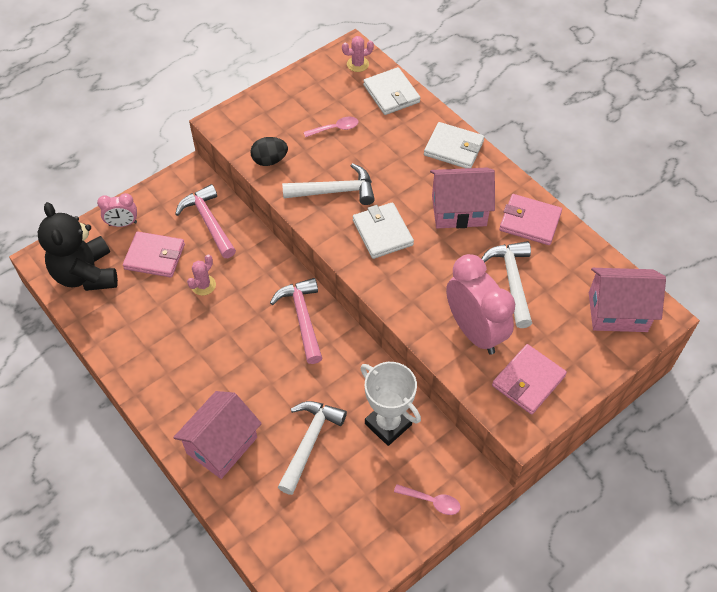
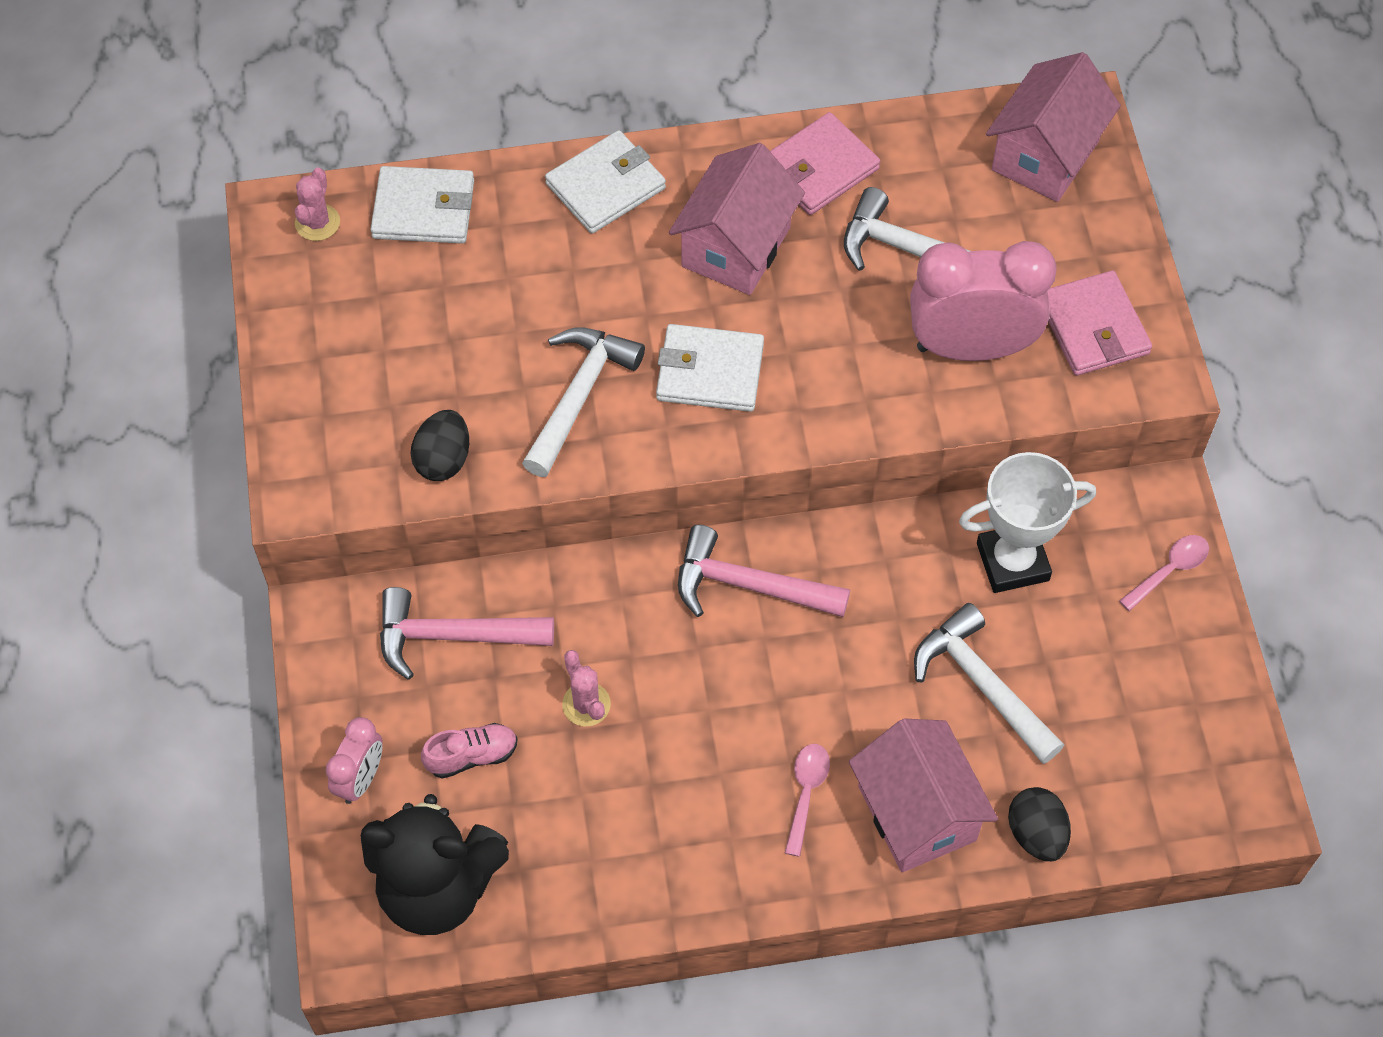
camera: 60 degrees left, 5 degrees up
(155, 256) = (472, 756): pink wallet -> pink shoe
(239, 505) = (1036, 834): none -> black egg
(335, 128) = (442, 328): pink spoon -> pink spoon (806, 793)

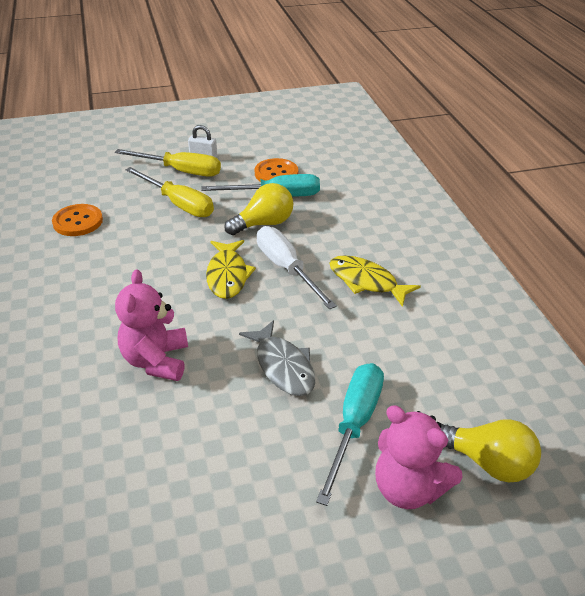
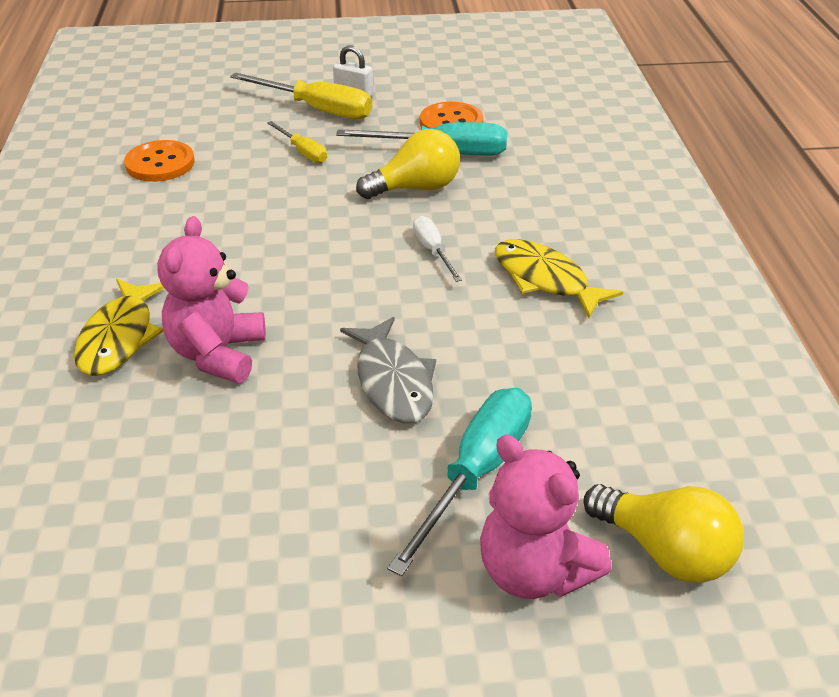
camera: 10 degrees right, 0 degrees up
(178, 204) = (303, 152): yellow screwdriver -> yellow screwdriver, size x0.55
(227, 275) = (346, 252): yellow fish -> yellow fish (119, 337)
(286, 268) = (433, 251): white screwdriver -> white screwdriver, size x0.55

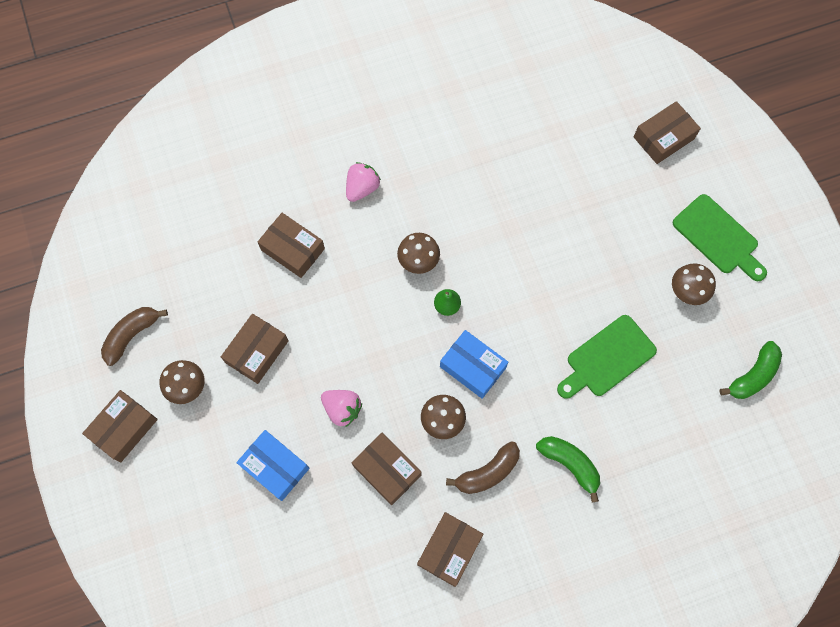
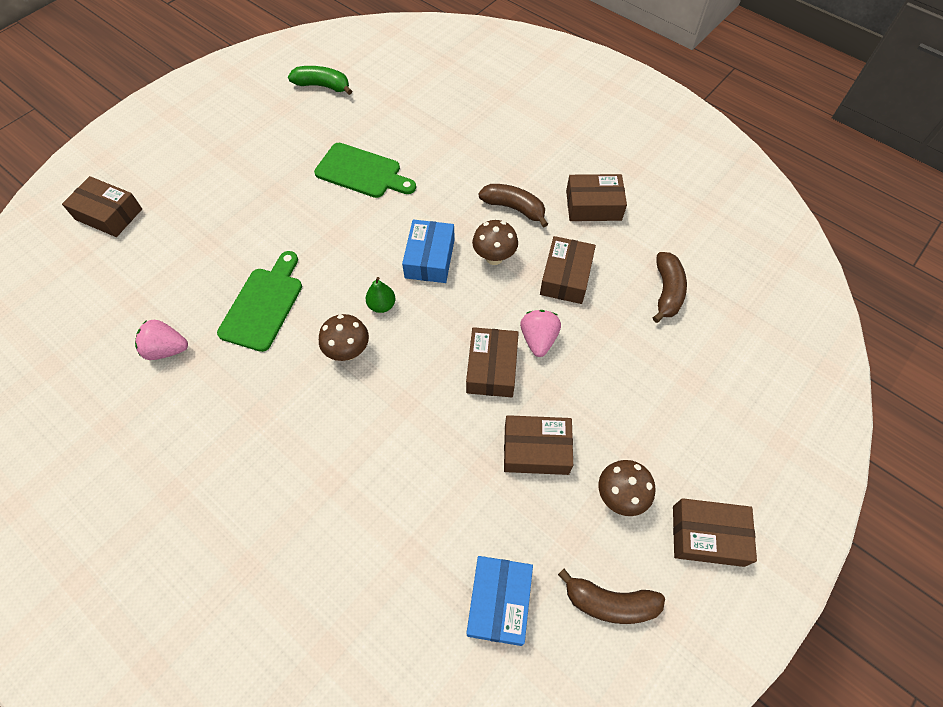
camera: 120 degrees left, 10 degrees down
(275, 467) = (631, 365): blue box -> blue box (499, 602)
(293, 249) = (400, 483): brown box -> brown box (492, 368)
(320, 549) = (666, 291): none -> brown banana
(362, 188) = (286, 452): pink strawberry -> pink strawberry (167, 349)
(569, 464) = (469, 161): green banana -> none
(686, 292) = (270, 145): brown mushroom -> none
(718, 237) = (204, 143): green cutting board -> green cutting board (263, 305)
--------------------
- [Required work]: Everything above from the line containing "(155, 256) = (472, 756): pink" down to the line containing "camera: 10 degrees right, 0 degrees up" is to be duplicated exactly, both lines included, and the pictures are to be omitted.

- [Answer to the problem]:
(155, 256) = (472, 756): pink wallet -> pink shoe
(239, 505) = (1036, 834): none -> black egg
(335, 128) = (442, 328): pink spoon -> pink spoon (806, 793)

camera: 10 degrees right, 0 degrees up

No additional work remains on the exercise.